▶ TASK DESCRIPTION:
What is needed is an exact transcription of the line containing "R203: 91k (3V3, RESET) -> none" and every line after it through the end of the entries below, with no pictures.

DATA FOR REVIEW Block Start

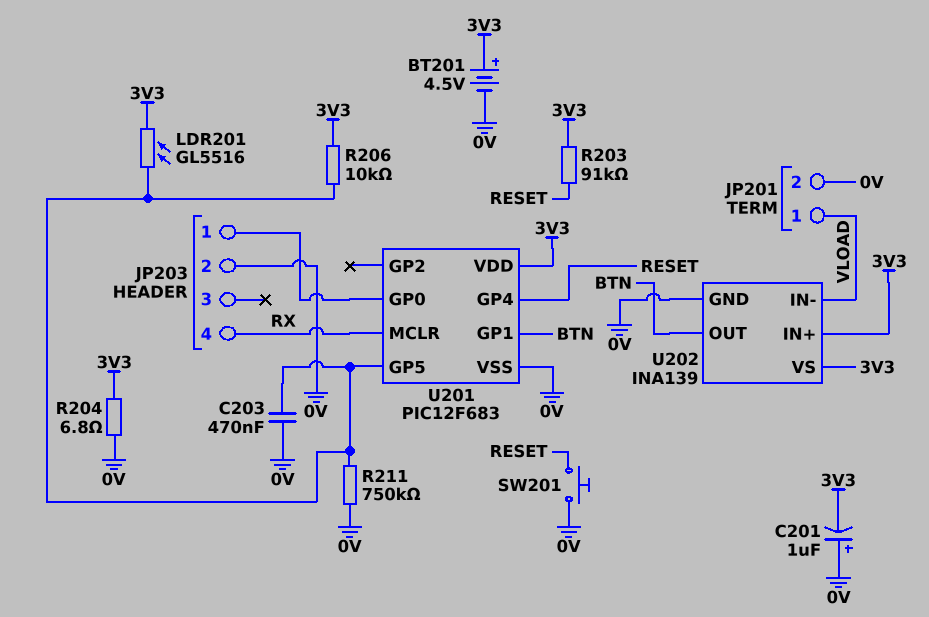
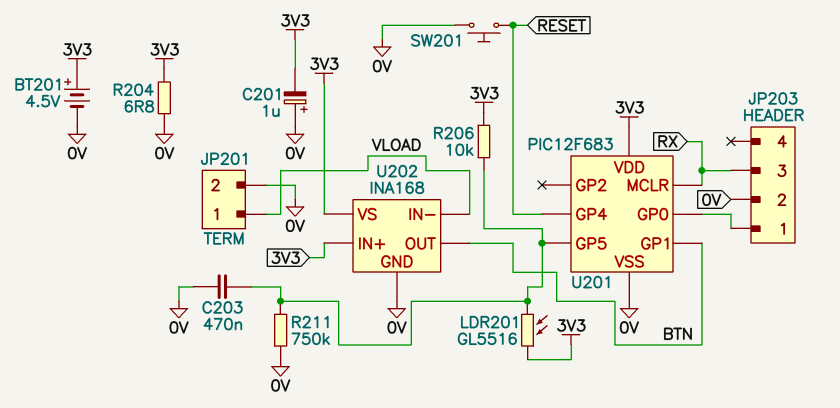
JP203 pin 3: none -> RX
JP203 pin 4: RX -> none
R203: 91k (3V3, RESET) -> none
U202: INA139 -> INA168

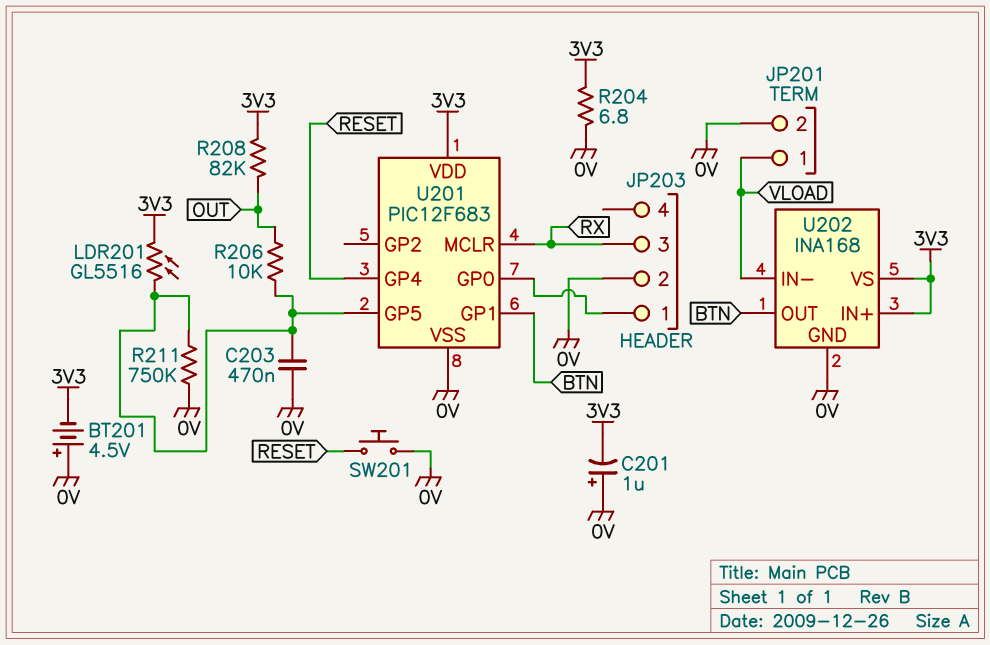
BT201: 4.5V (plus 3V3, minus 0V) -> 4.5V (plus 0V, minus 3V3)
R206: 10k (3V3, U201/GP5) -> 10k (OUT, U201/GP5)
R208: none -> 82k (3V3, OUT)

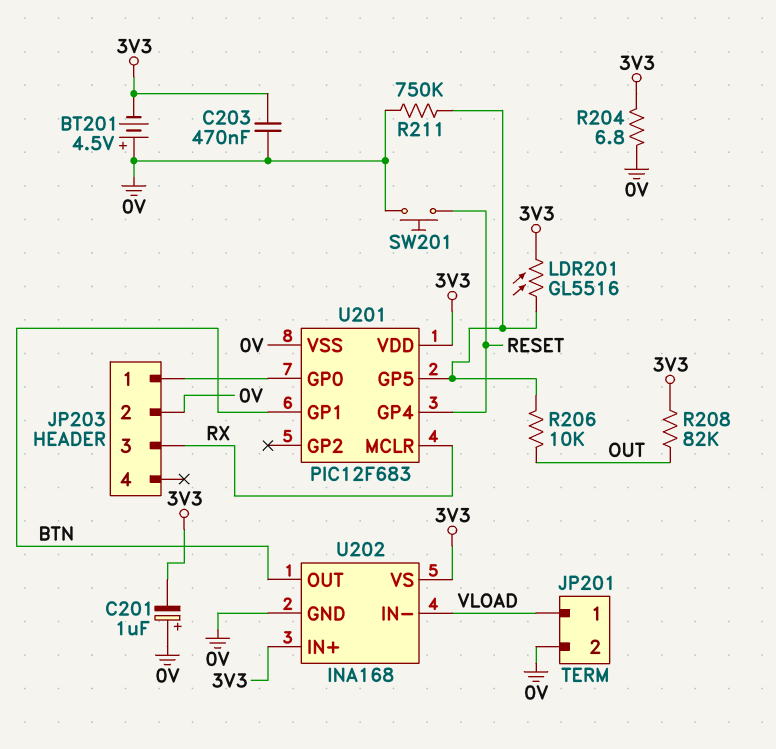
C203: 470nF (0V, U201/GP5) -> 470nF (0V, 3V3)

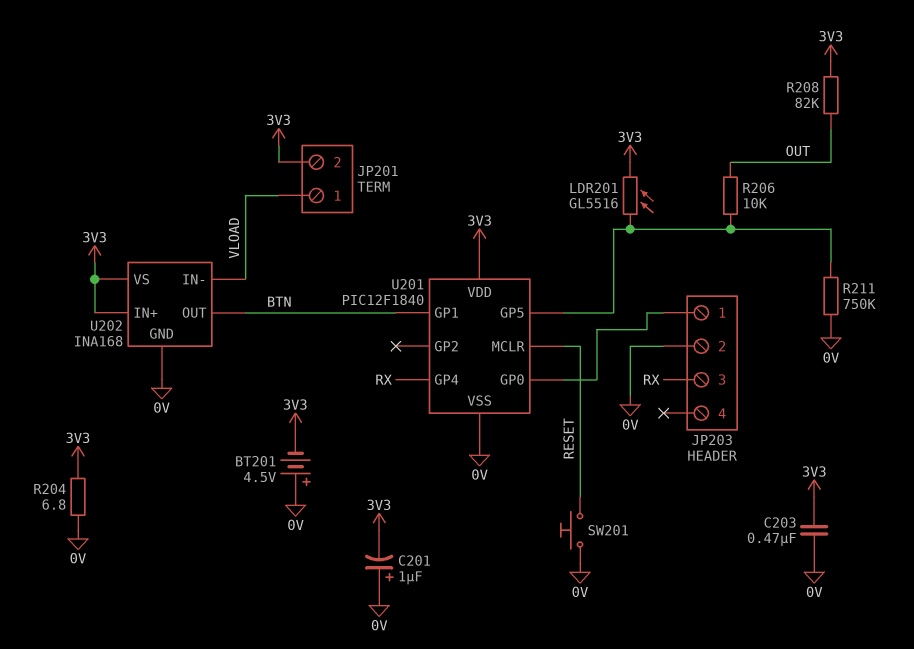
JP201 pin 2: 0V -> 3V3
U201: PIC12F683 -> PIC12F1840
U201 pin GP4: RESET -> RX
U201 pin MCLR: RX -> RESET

DATA FOR REVIEW Block End

▶ ANSWER TO THE PROBLEM:
R203: 91k (3V3, RESET) -> none
U202: INA139 -> INA168

BT201: 4.5V (plus 3V3, minus 0V) -> 4.5V (plus 0V, minus 3V3)
R206: 10k (3V3, U201/GP5) -> 10k (OUT, U201/GP5)
R208: none -> 82k (3V3, OUT)

C203: 470nF (0V, U201/GP5) -> 470nF (0V, 3V3)

JP201 pin 2: 0V -> 3V3
U201: PIC12F683 -> PIC12F1840
U201 pin GP4: RESET -> RX
U201 pin MCLR: RX -> RESET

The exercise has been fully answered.